:: The input ::

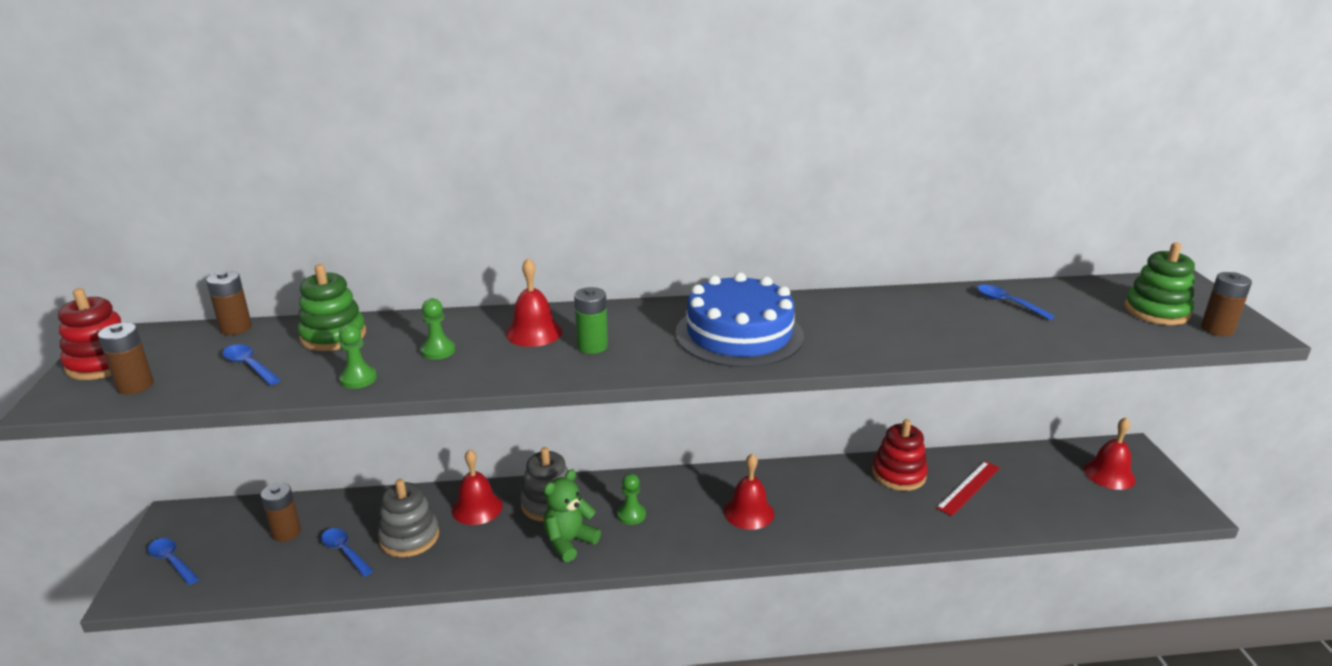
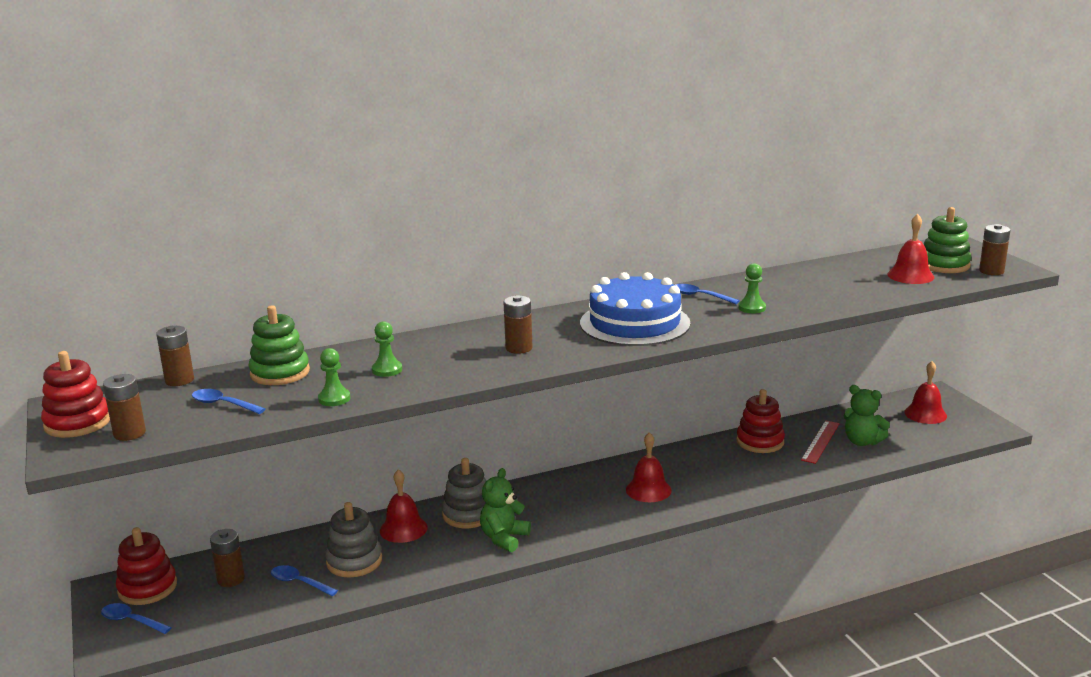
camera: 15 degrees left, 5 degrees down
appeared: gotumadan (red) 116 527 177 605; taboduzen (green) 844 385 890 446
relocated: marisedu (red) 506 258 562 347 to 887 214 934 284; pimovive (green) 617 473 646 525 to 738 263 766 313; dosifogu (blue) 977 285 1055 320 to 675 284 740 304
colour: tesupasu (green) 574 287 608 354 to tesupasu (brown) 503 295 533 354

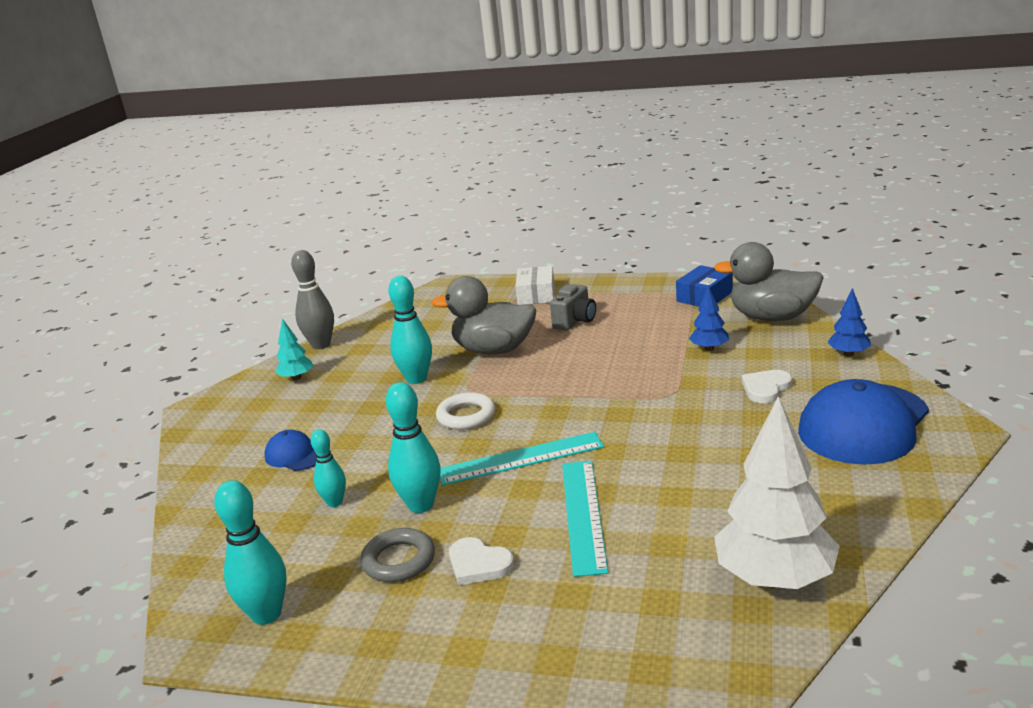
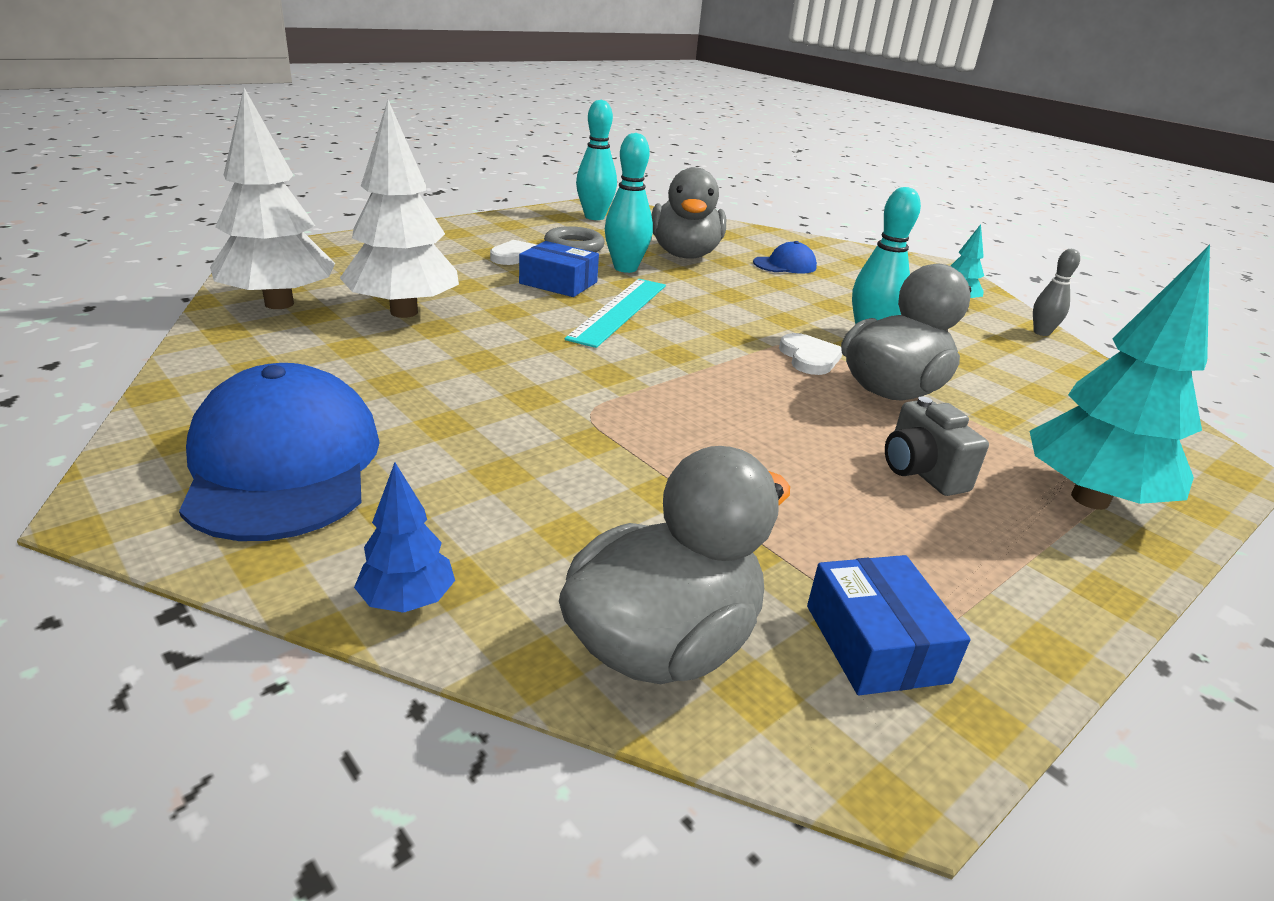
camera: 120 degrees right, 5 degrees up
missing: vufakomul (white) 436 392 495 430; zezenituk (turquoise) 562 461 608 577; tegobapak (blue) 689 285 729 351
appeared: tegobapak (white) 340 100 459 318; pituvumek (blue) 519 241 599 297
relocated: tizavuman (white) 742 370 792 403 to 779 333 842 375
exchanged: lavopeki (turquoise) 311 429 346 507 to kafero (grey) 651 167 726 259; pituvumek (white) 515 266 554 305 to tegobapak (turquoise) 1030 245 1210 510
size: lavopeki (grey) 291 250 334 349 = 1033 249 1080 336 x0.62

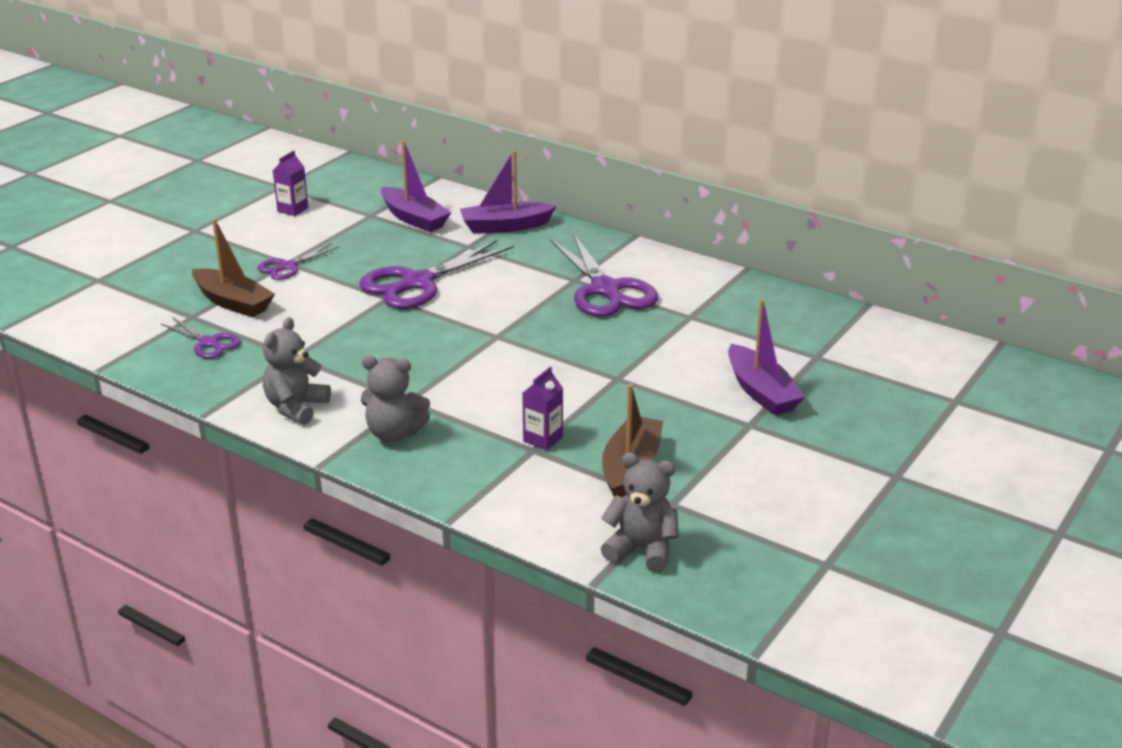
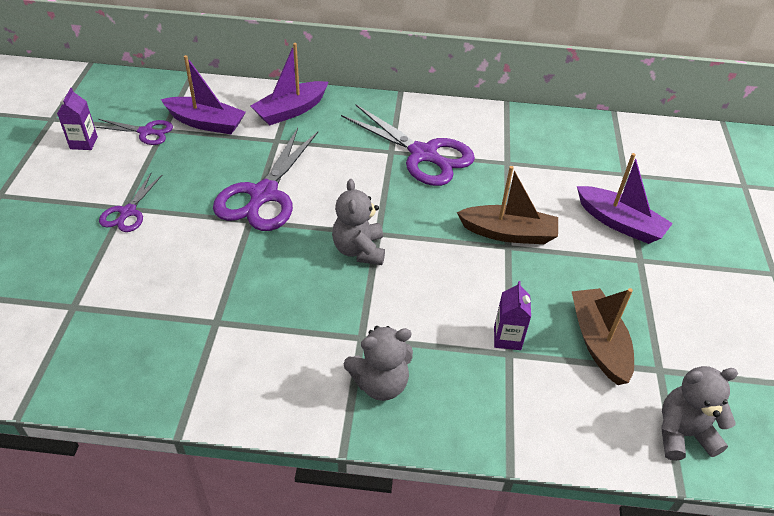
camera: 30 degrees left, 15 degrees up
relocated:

:::
:: The input ::

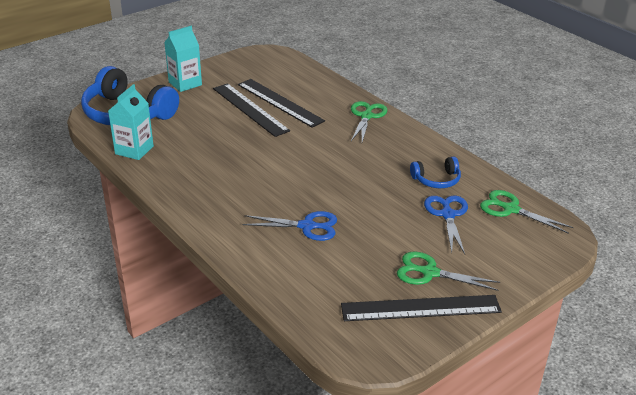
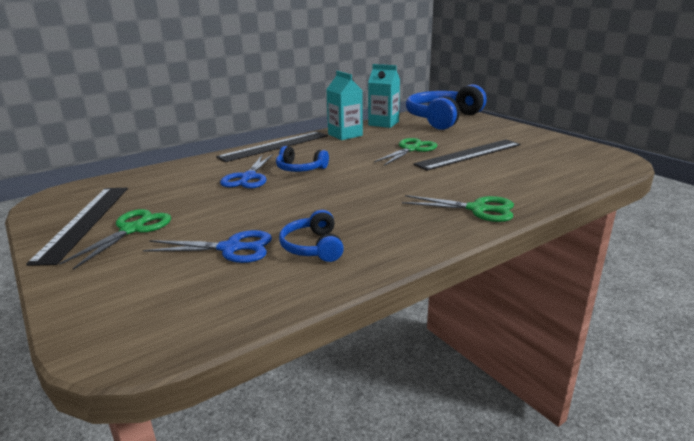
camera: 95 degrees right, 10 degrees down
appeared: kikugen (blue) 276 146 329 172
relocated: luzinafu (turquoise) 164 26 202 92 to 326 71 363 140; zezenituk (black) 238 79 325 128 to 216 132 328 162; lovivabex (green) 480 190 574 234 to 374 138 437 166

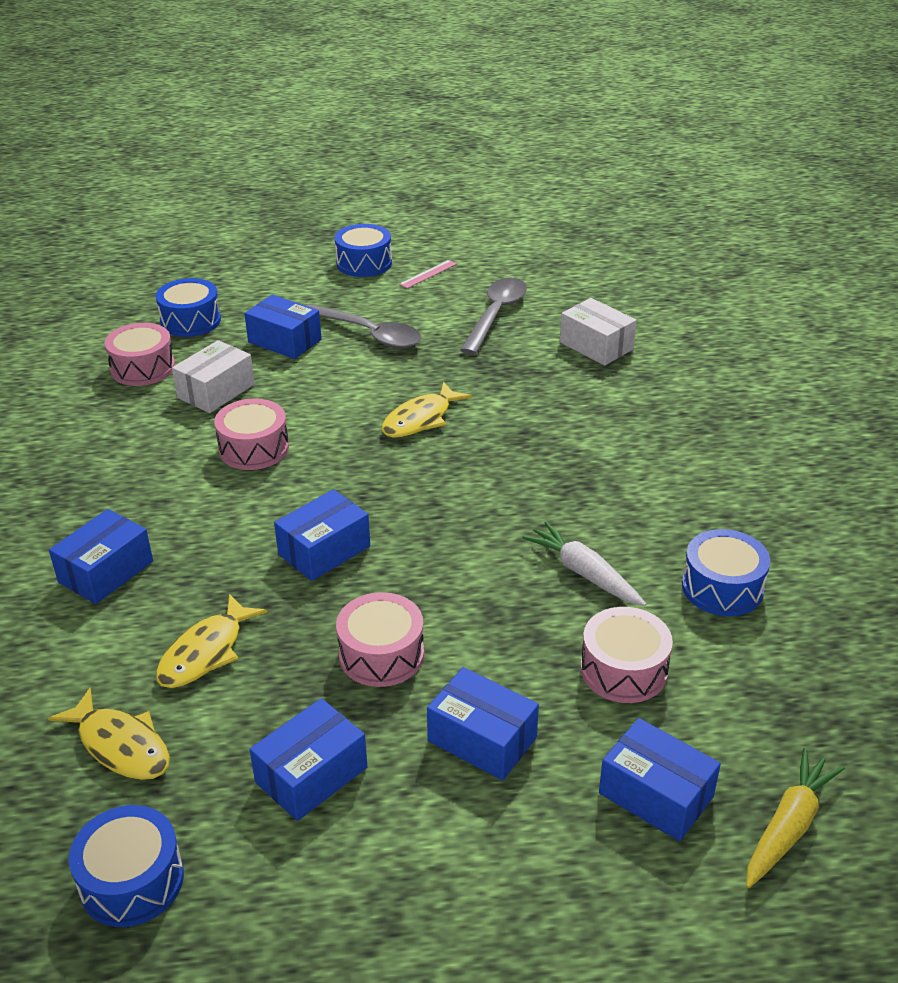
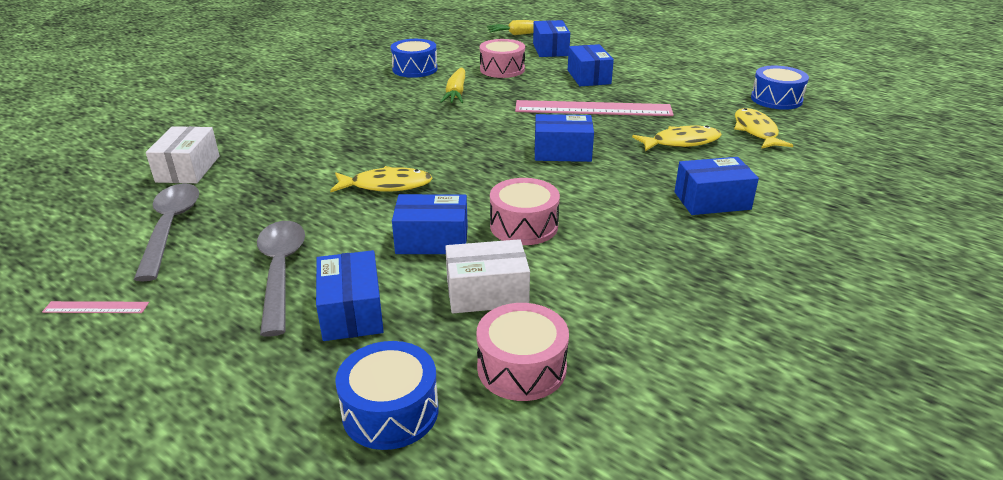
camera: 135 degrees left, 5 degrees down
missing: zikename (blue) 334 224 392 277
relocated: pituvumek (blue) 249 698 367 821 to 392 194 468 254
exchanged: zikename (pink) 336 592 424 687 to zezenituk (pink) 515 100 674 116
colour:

:::

§ **What you have to do**:
Please return the lines above that run from the line containing "camera: 15 degrees left, 5 degrees down" to the line containing "relocated: marisedu (red)", inclusive, exactly and with no other lines.

§ **Exercise result**:
camera: 15 degrees left, 5 degrees down
appeared: gotumadan (red) 116 527 177 605; taboduzen (green) 844 385 890 446
relocated: marisedu (red) 506 258 562 347 to 887 214 934 284; pimovive (green) 617 473 646 525 to 738 263 766 313; dosifogu (blue) 977 285 1055 320 to 675 284 740 304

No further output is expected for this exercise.